_WHAT YOU WILL DO_
Transcribe the following entries word for word; no picture is to appear in the copy.

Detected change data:
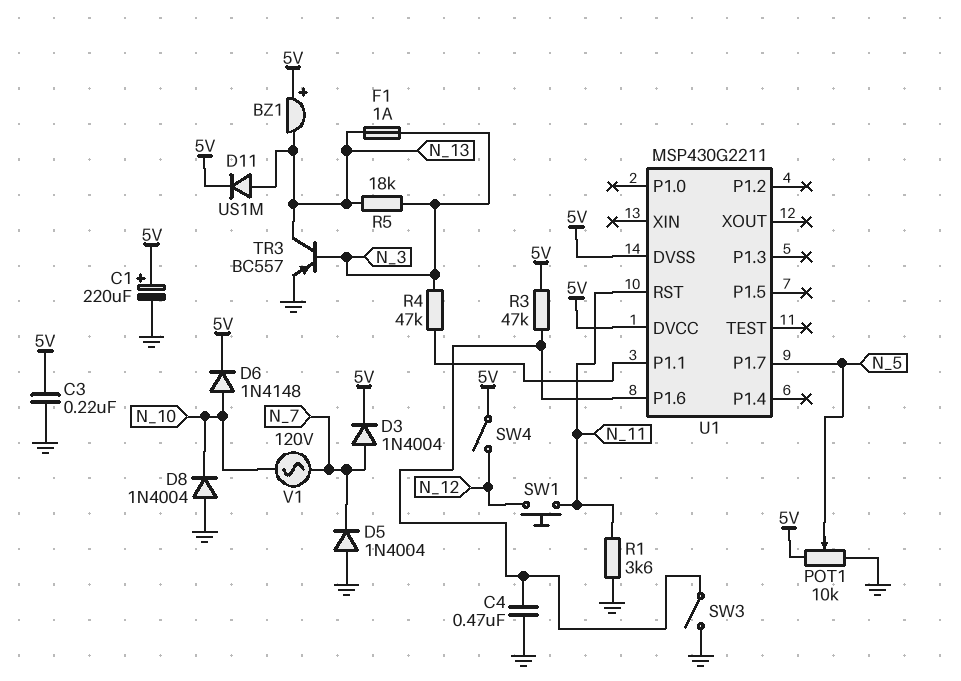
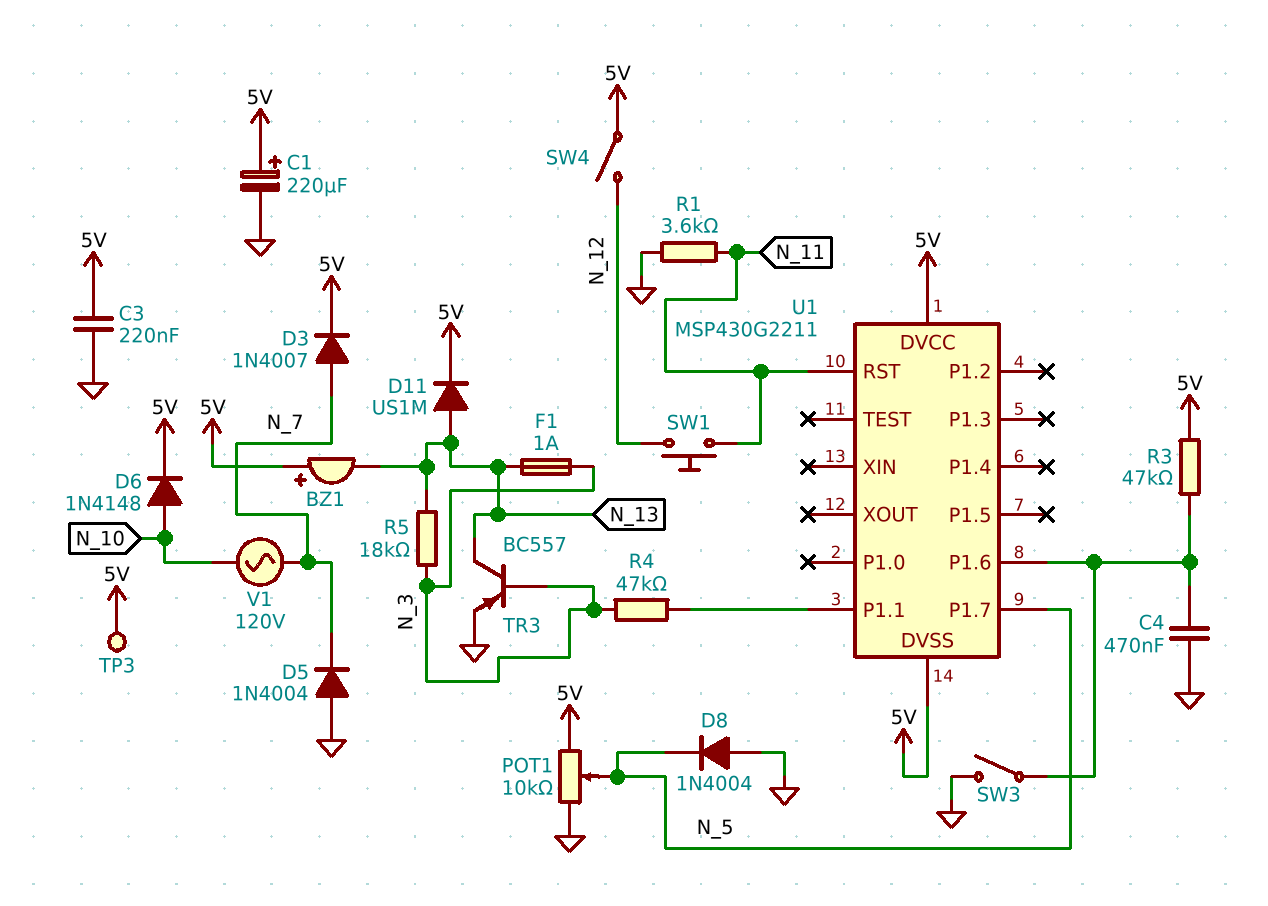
D3: diode 1N4004 (A N_7, K 5V) -> diode 1N4007 (A N_7, K 5V)
D8: diode 1N4004 (A GND, K N_10) -> diode 1N4004 (A GND, K N_5)
TP3: none -> test point (5V)

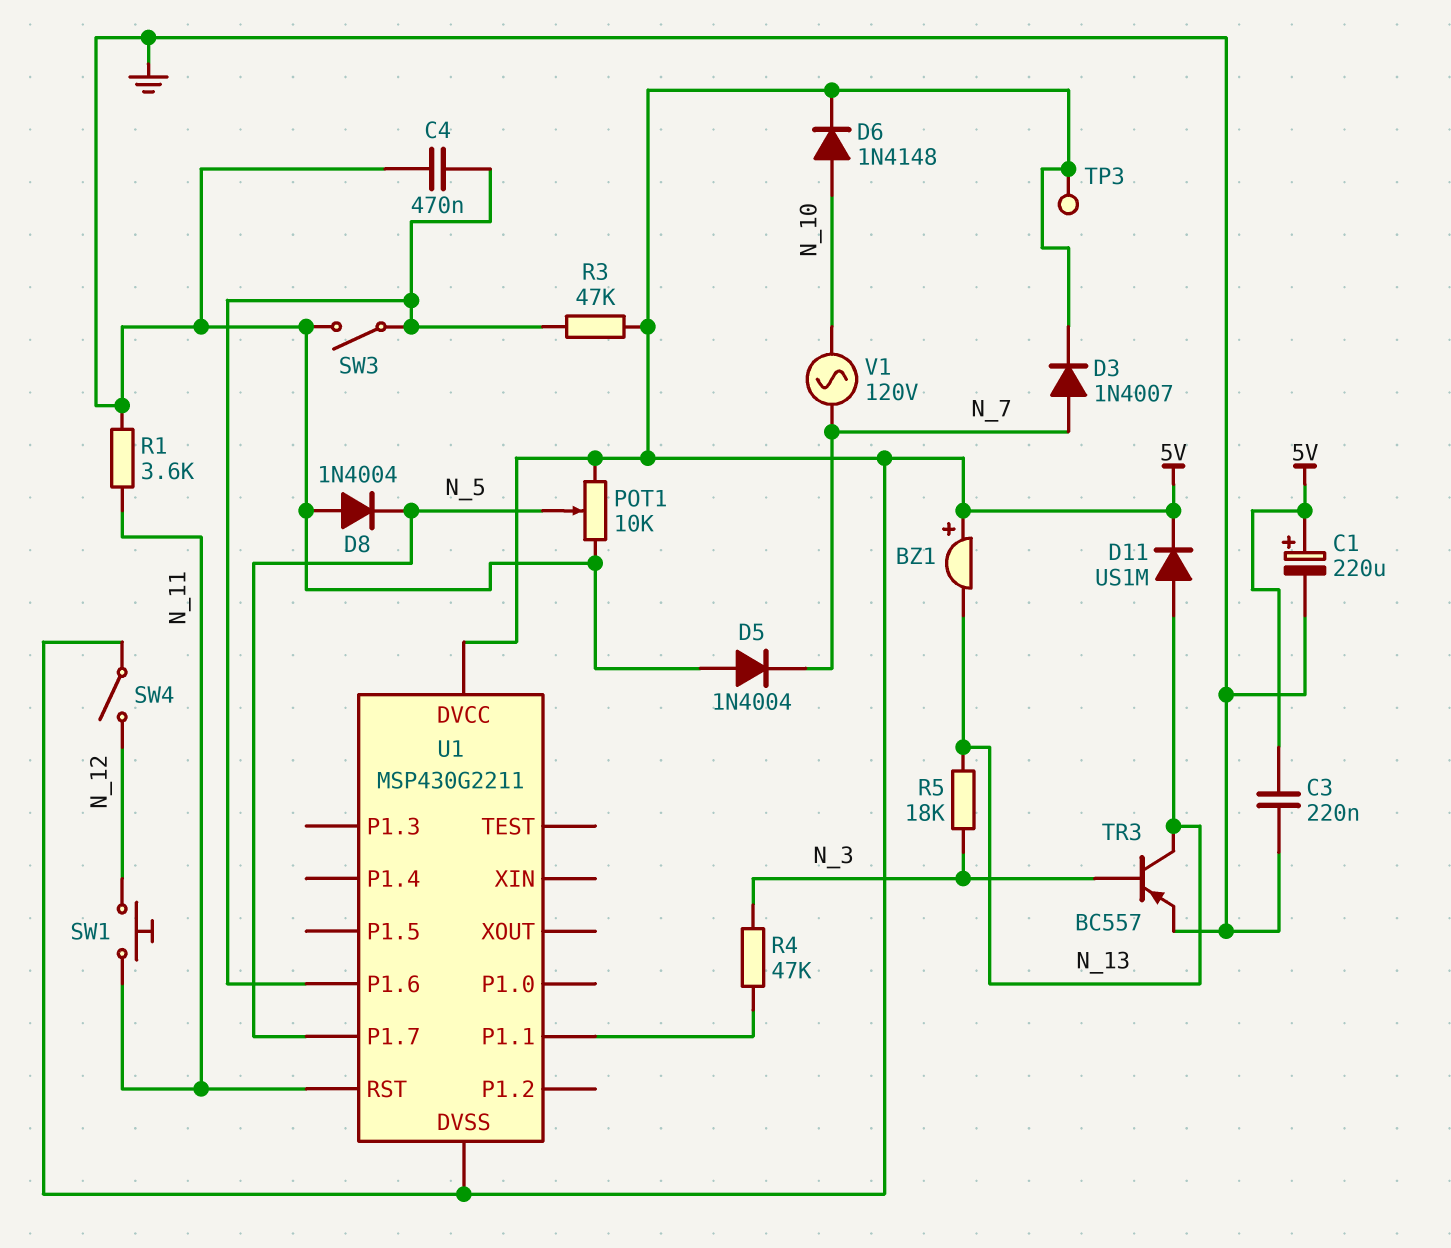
F1: 1A (N_3, N_13) -> none

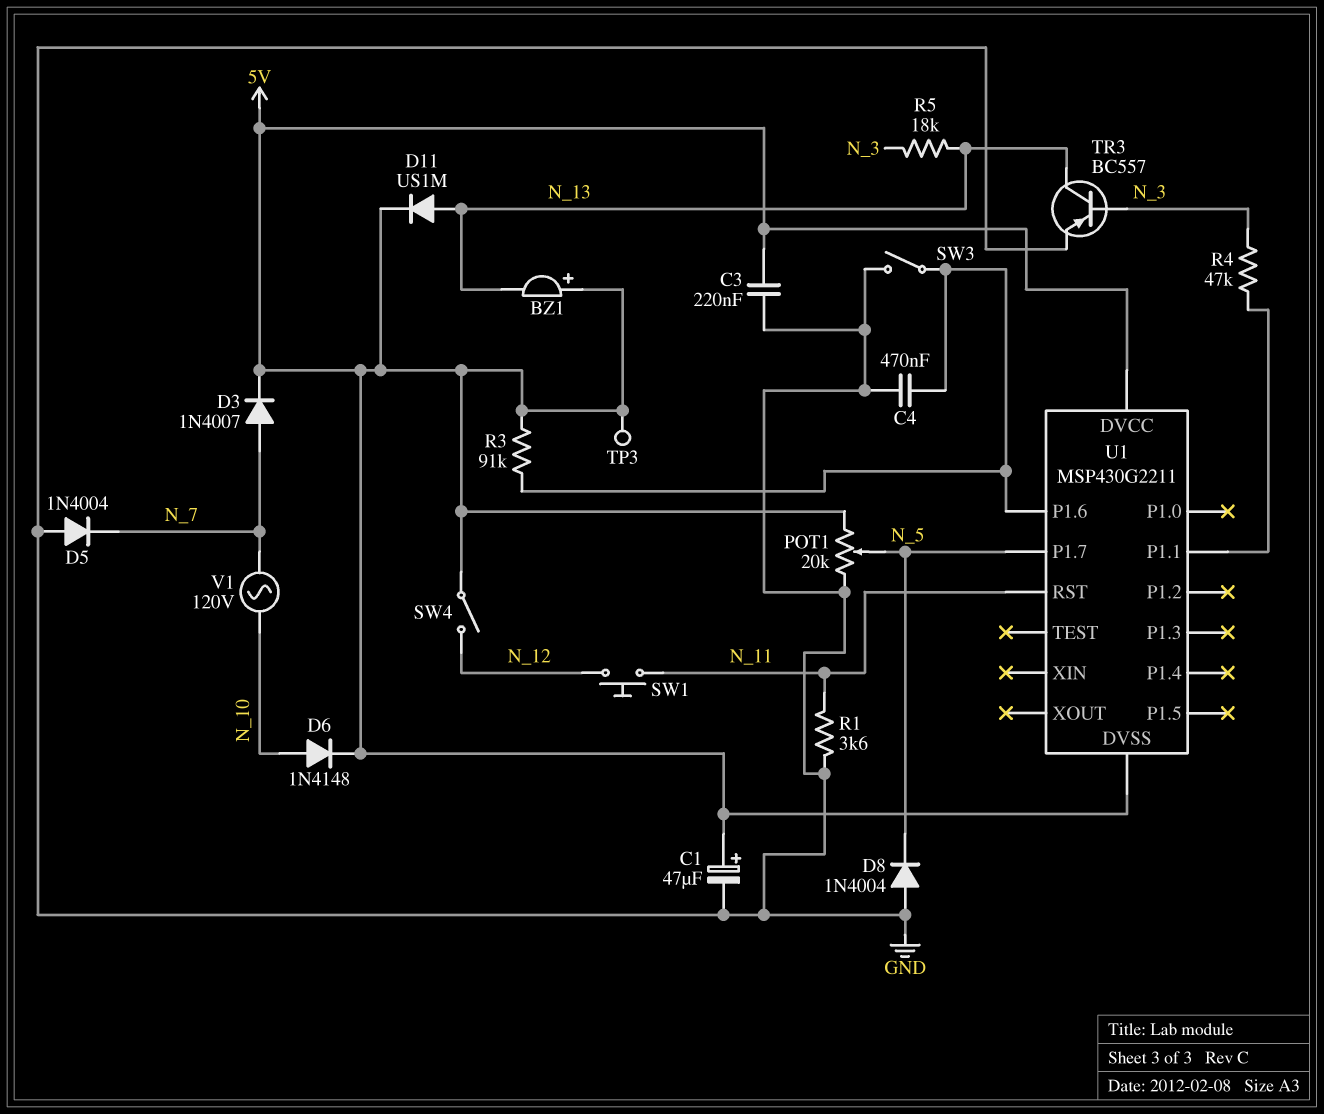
C1: 220uF (plus 5V, minus GND) -> 47uF (plus 5V, minus GND)
POT1: 10k (5V, GND, wiper N_5) -> 20k (5V, GND, wiper N_5)
R3: 47k (5V, U1/P1.6) -> 91k (5V, U1/P1.6)

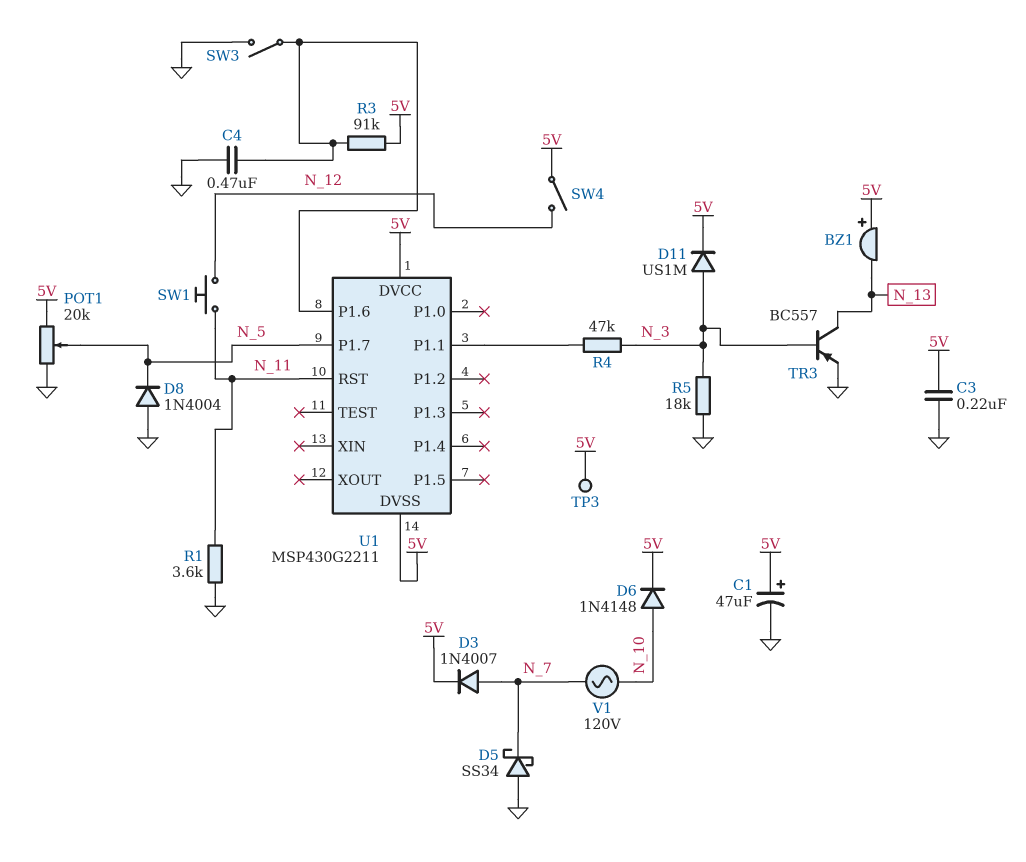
D5: diode 1N4004 (A GND, K N_7) -> schottky SS34 (A GND, K N_7)
D11: diode US1M (A N_13, K 5V) -> diode US1M (A N_3, K 5V)
R5: 18k (N_3, N_13) -> 18k (GND, N_3)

_RESULT OF THIS TASK_
D3: diode 1N4004 (A N_7, K 5V) -> diode 1N4007 (A N_7, K 5V)
D8: diode 1N4004 (A GND, K N_10) -> diode 1N4004 (A GND, K N_5)
TP3: none -> test point (5V)

F1: 1A (N_3, N_13) -> none

C1: 220uF (plus 5V, minus GND) -> 47uF (plus 5V, minus GND)
POT1: 10k (5V, GND, wiper N_5) -> 20k (5V, GND, wiper N_5)
R3: 47k (5V, U1/P1.6) -> 91k (5V, U1/P1.6)

D5: diode 1N4004 (A GND, K N_7) -> schottky SS34 (A GND, K N_7)
D11: diode US1M (A N_13, K 5V) -> diode US1M (A N_3, K 5V)
R5: 18k (N_3, N_13) -> 18k (GND, N_3)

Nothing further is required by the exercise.